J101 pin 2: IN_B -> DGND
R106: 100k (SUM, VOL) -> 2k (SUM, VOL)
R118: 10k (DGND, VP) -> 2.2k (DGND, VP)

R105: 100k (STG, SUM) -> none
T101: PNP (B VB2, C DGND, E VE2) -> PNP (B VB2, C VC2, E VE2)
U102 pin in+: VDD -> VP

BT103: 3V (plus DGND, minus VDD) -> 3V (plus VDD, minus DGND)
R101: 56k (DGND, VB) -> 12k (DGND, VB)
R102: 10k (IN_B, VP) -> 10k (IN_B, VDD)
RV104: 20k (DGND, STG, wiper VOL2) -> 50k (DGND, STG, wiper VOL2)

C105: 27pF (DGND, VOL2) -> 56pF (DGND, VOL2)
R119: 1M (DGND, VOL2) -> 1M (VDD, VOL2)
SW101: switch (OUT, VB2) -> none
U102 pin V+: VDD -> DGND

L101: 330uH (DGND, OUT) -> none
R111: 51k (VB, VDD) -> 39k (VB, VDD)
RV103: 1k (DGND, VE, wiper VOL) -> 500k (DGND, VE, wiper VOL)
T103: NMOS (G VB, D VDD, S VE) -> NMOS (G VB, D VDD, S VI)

--

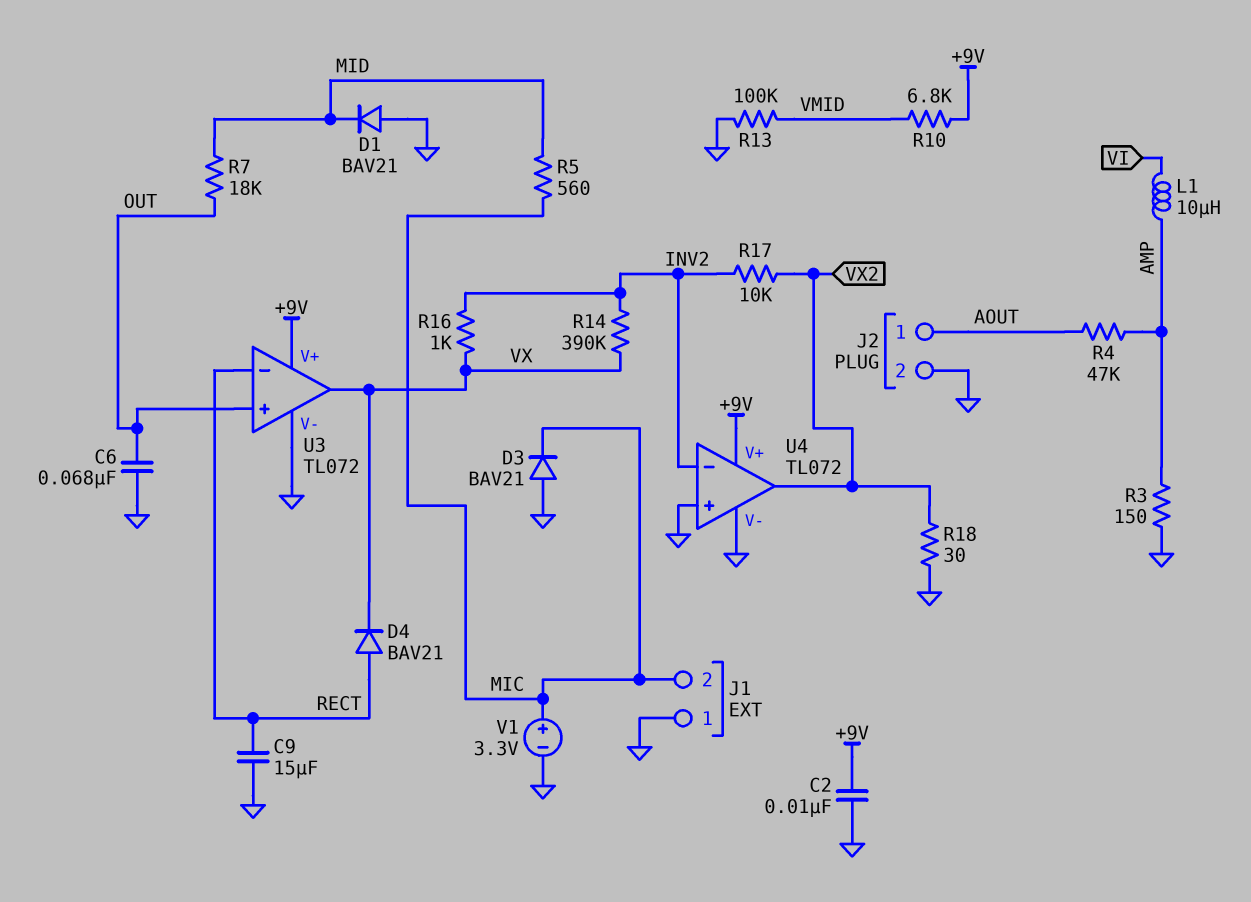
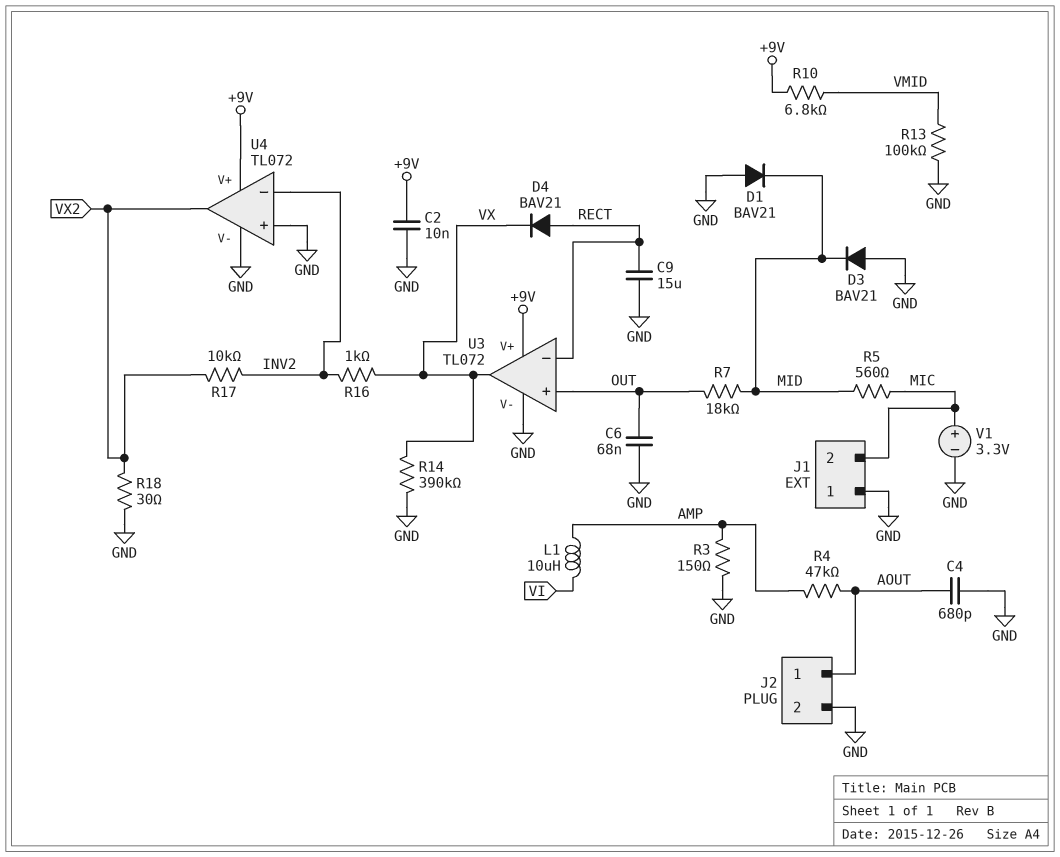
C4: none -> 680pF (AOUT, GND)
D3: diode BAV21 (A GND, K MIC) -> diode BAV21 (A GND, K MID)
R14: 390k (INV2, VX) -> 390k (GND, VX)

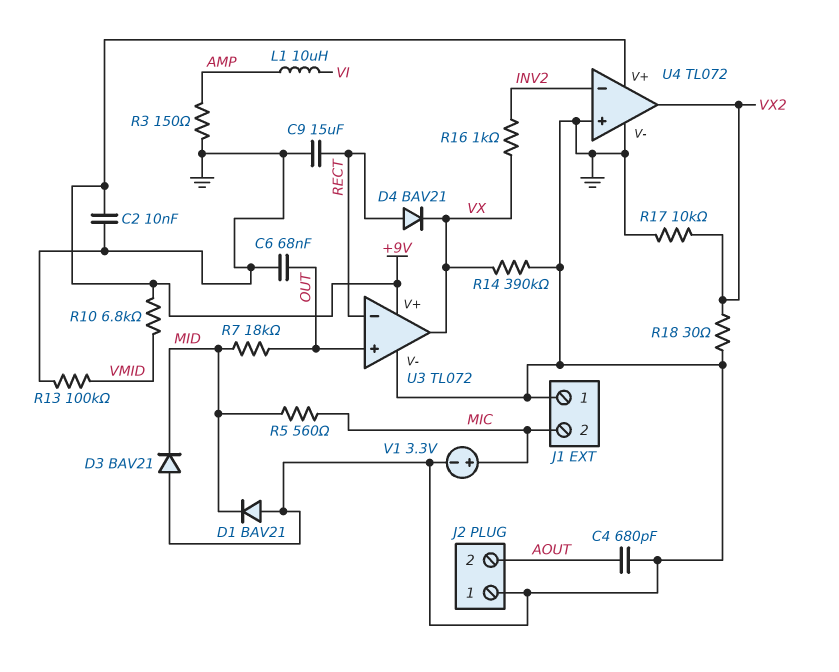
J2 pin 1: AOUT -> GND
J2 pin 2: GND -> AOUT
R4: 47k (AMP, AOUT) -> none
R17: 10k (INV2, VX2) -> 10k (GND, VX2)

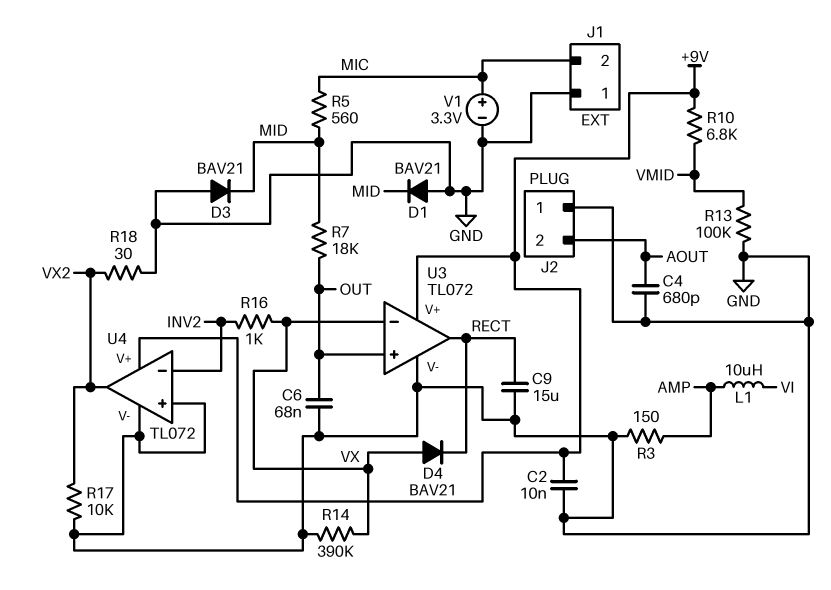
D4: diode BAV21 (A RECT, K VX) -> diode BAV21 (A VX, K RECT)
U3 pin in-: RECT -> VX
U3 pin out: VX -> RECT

__INSTRUCTIONS TO FOLLOW__.
Starting at the line above that holds "R17: 10k (INV2, VX2) -> 10k (GND, VX2)", repeat every line exactly down to and including the line that holds "U3 pin out: VX -> RECT", then stop. Do not carry over any pictures.

__RESULT OF THE TASK__.
R17: 10k (INV2, VX2) -> 10k (GND, VX2)

D4: diode BAV21 (A RECT, K VX) -> diode BAV21 (A VX, K RECT)
U3 pin in-: RECT -> VX
U3 pin out: VX -> RECT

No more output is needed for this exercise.